Required task =>
Could you rewrite everything from the item containing "thermometers [729, 872]" down to the item containing "flue [189, 940]", changing "manatee" to "walrus" and leaving all else unchanged?

Given records =>

* * * *

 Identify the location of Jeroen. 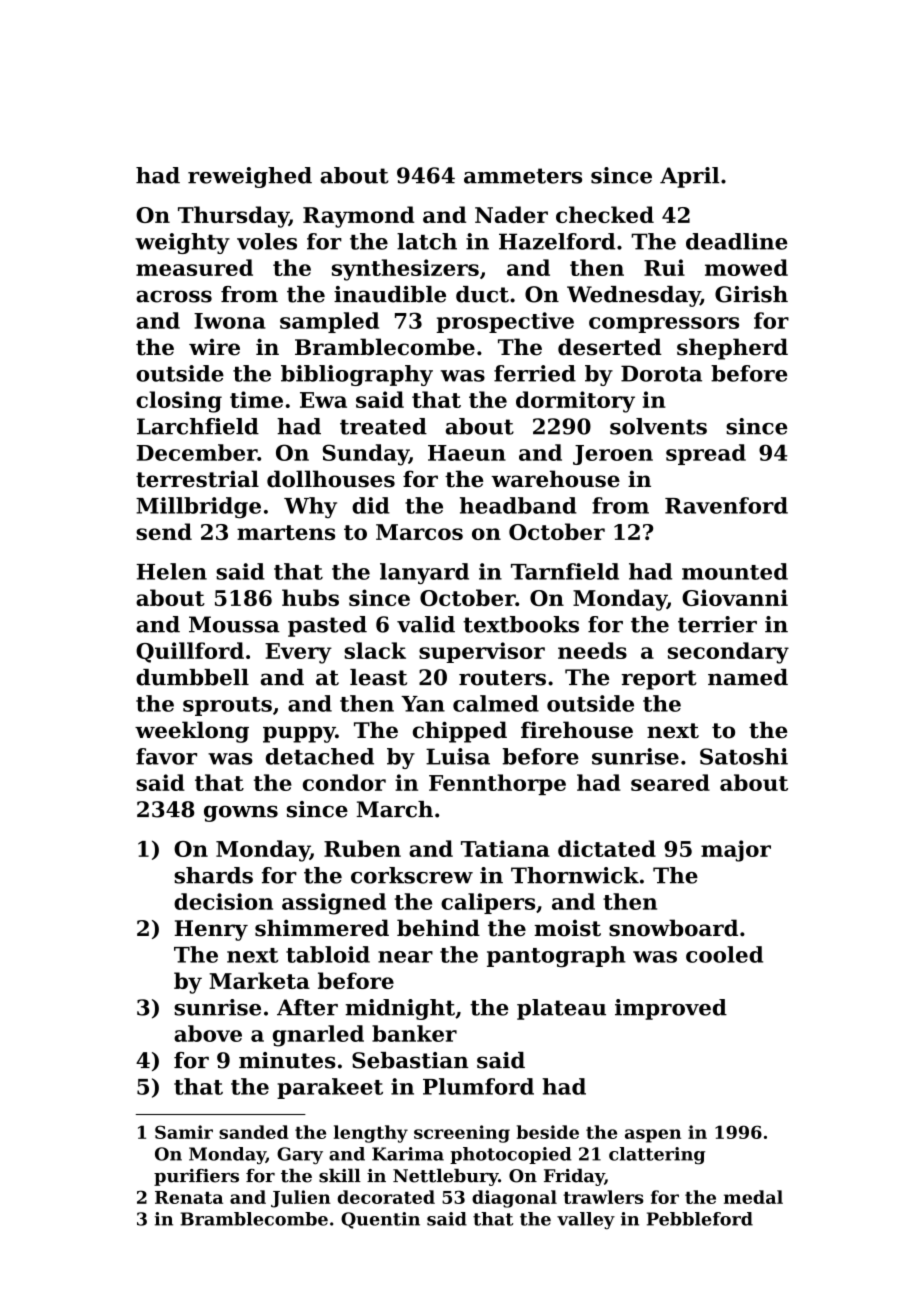
(613, 455).
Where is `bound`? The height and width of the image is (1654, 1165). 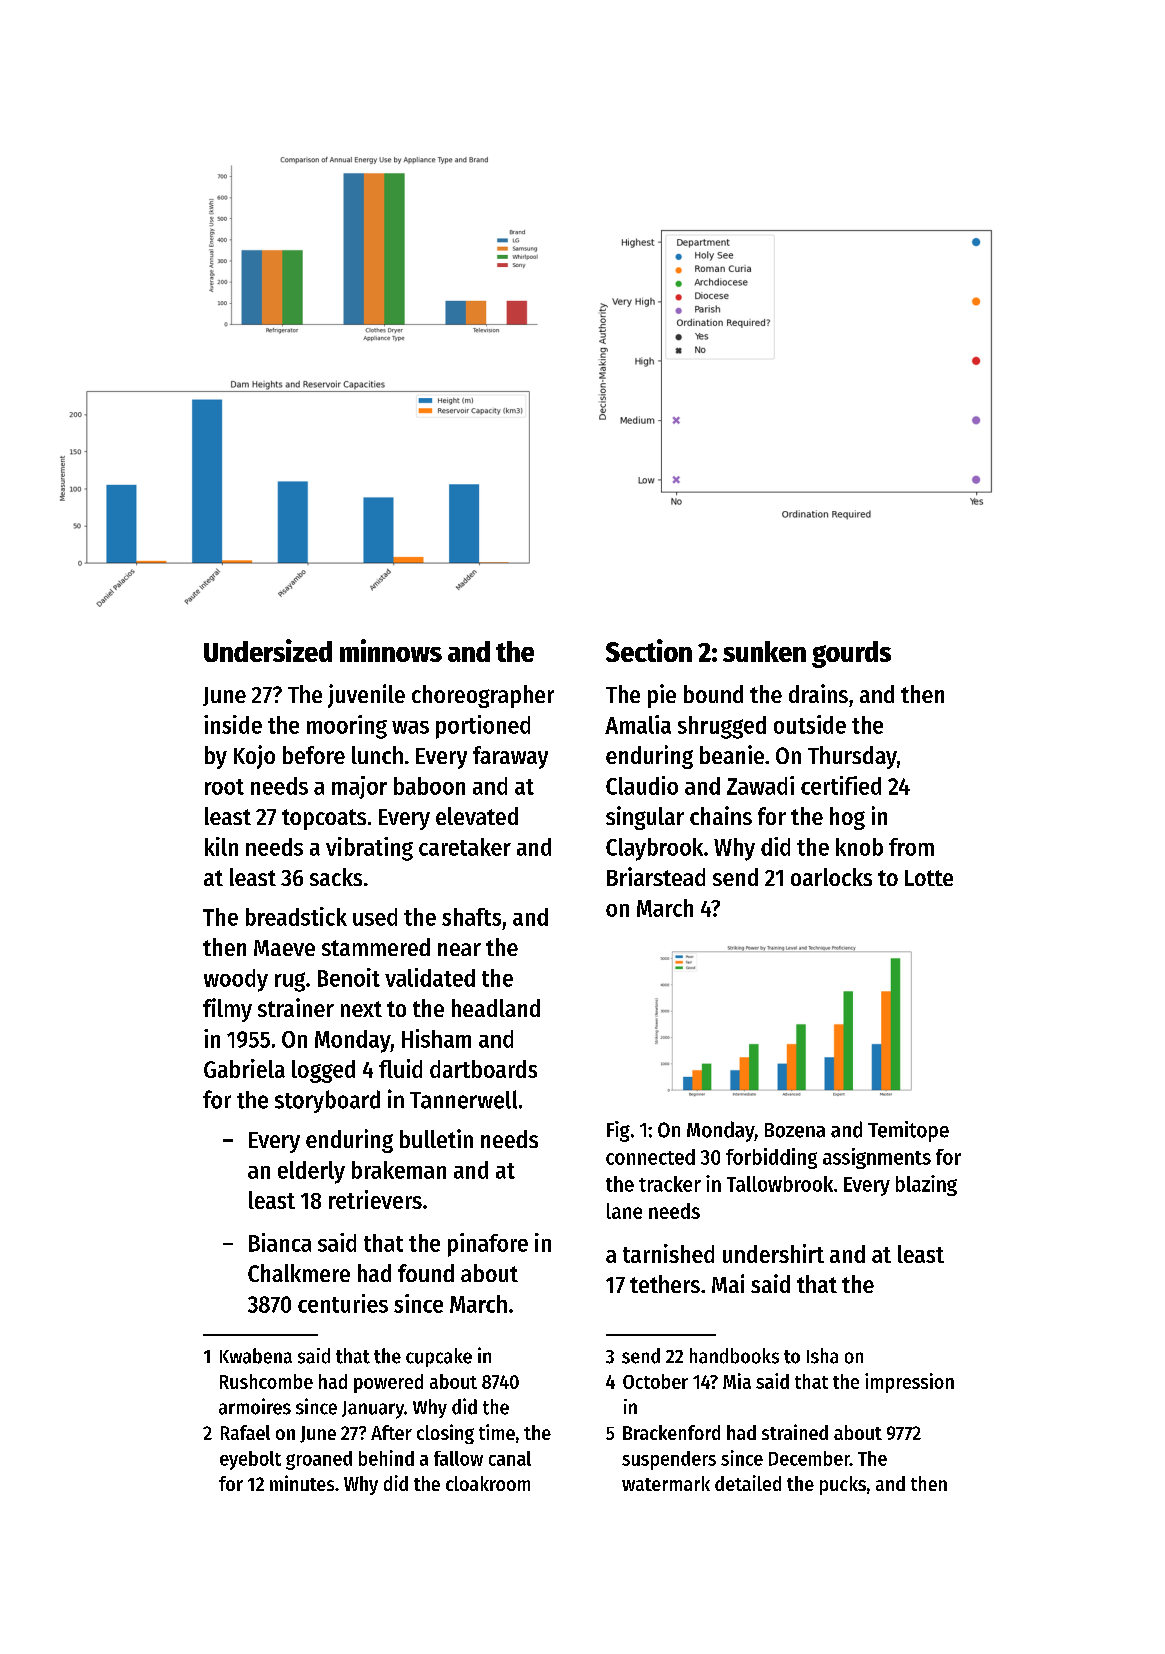
bound is located at coordinates (713, 694).
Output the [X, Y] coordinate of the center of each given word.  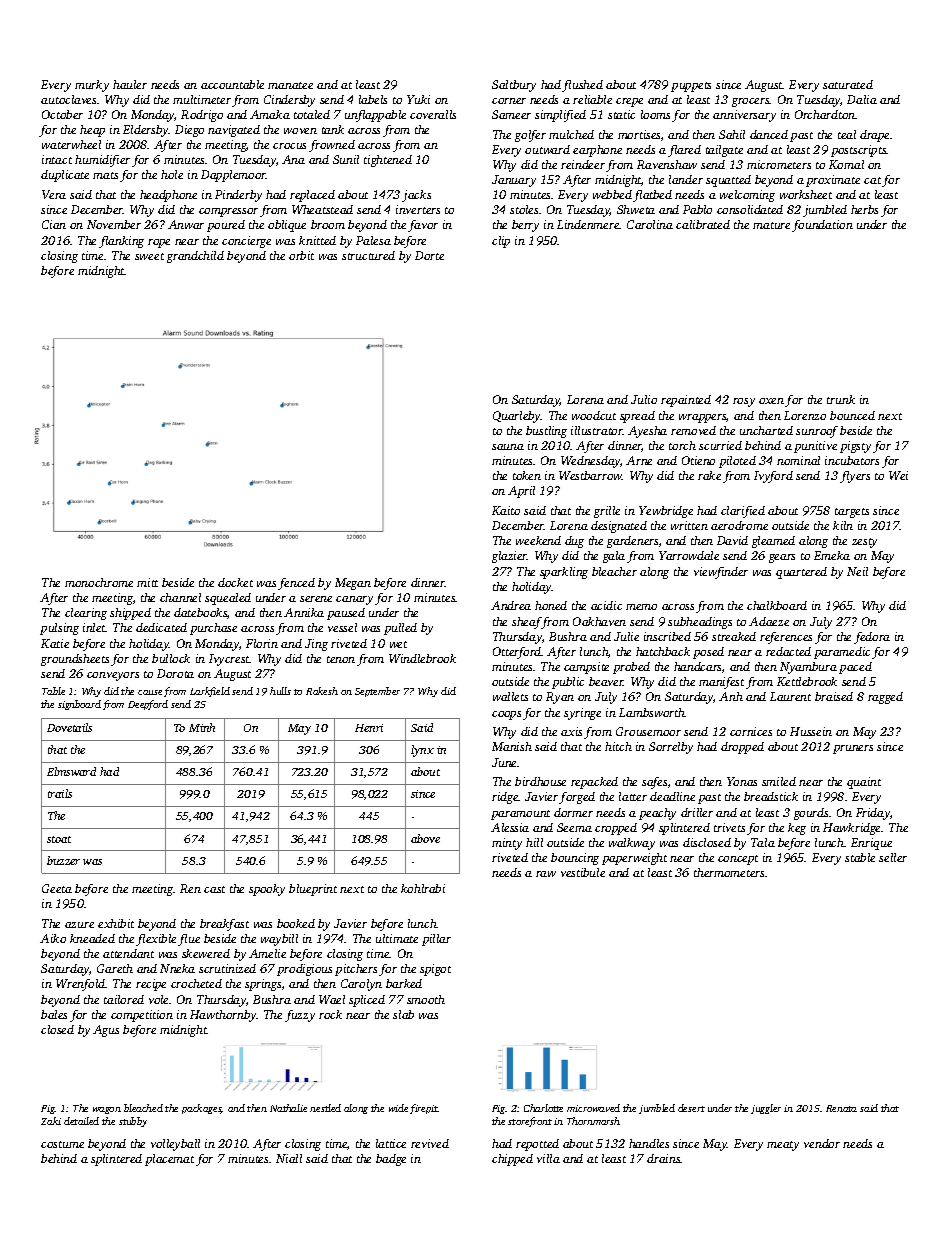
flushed [582, 86]
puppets [691, 87]
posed [708, 653]
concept [738, 860]
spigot [435, 970]
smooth [426, 999]
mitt [147, 582]
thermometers [729, 872]
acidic [606, 605]
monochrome [99, 582]
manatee [290, 85]
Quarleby [517, 417]
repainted [686, 401]
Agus [106, 1031]
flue [189, 940]
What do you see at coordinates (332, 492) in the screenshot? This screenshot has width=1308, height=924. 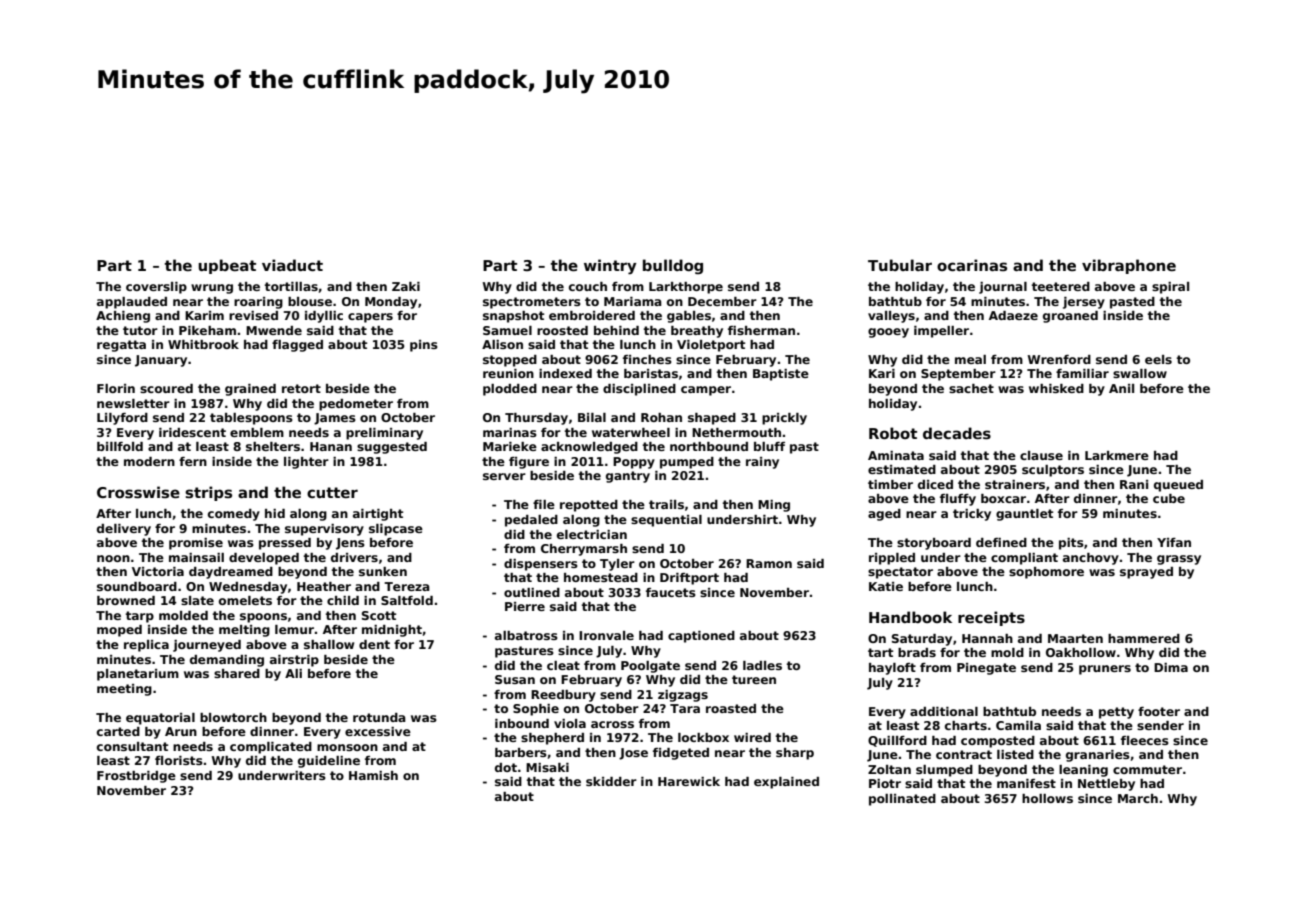 I see `cutter` at bounding box center [332, 492].
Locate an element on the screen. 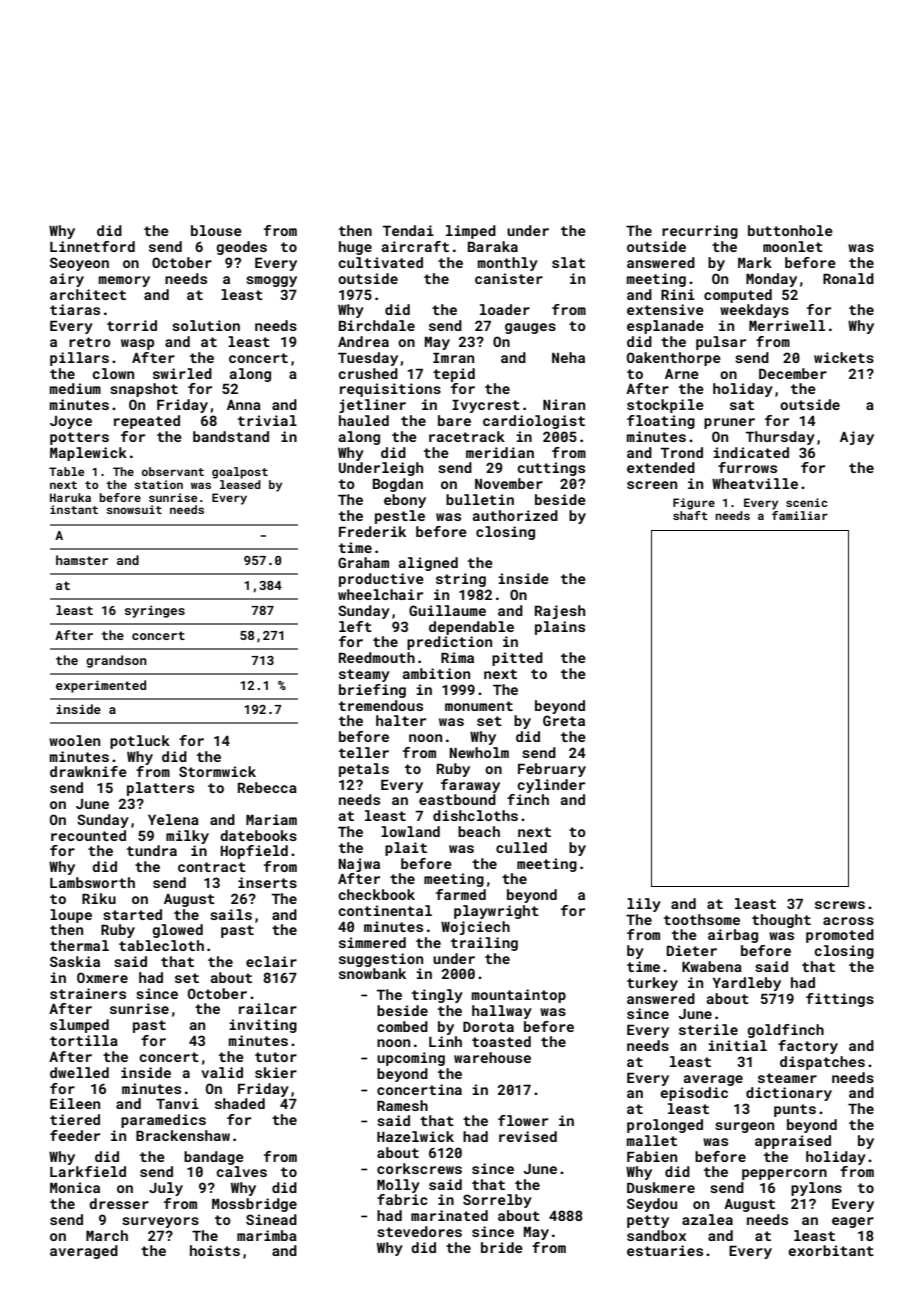 The image size is (924, 1308). snowbank is located at coordinates (372, 973).
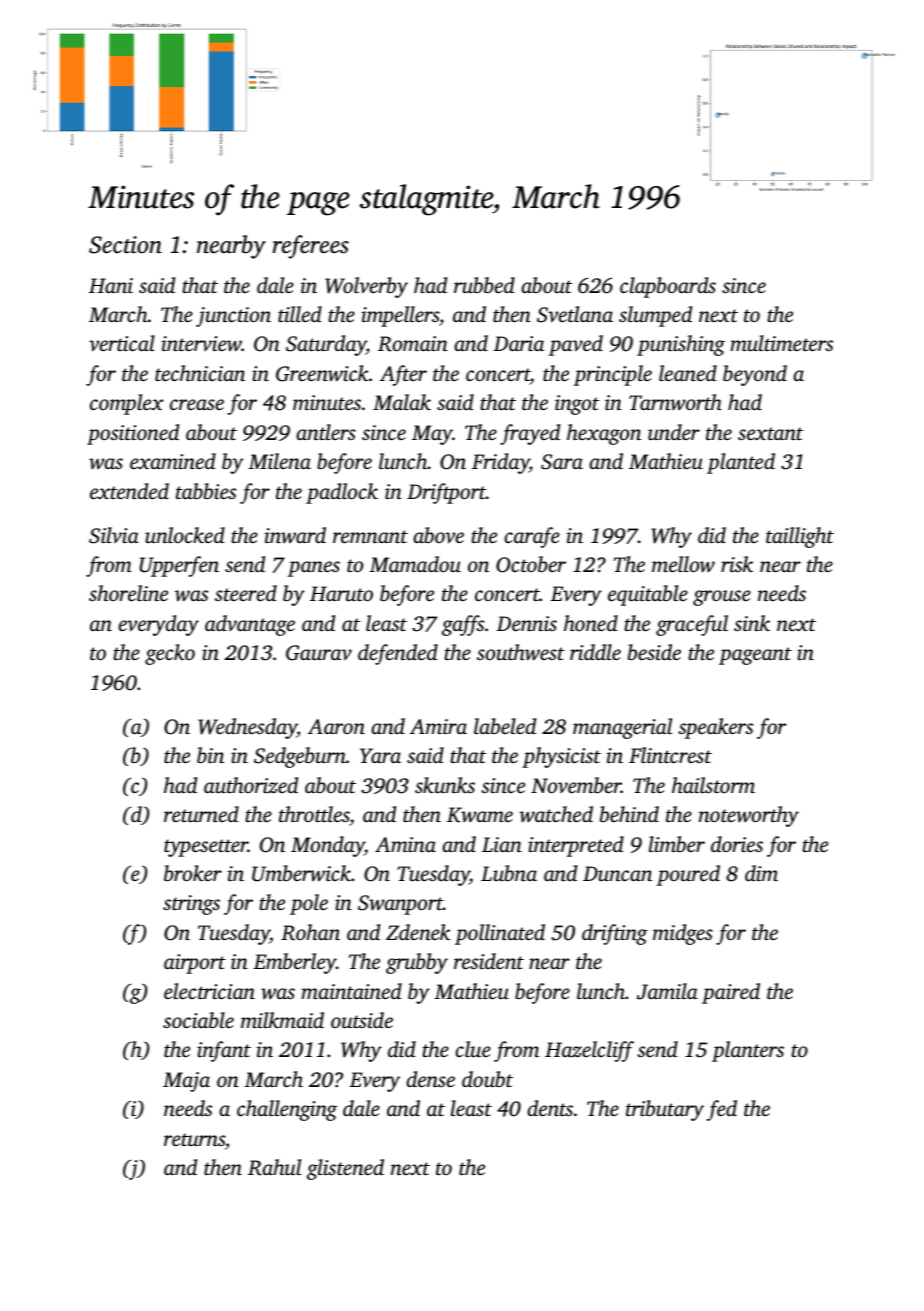  Describe the element at coordinates (274, 1167) in the screenshot. I see `Rahul` at that location.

* * * *

Correct result =>
thermometers [729, 872]
acidic [606, 605]
monochrome [99, 582]
walrus [290, 85]
Quarleby [517, 417]
repainted [686, 401]
Agus [106, 1031]
flue [189, 940]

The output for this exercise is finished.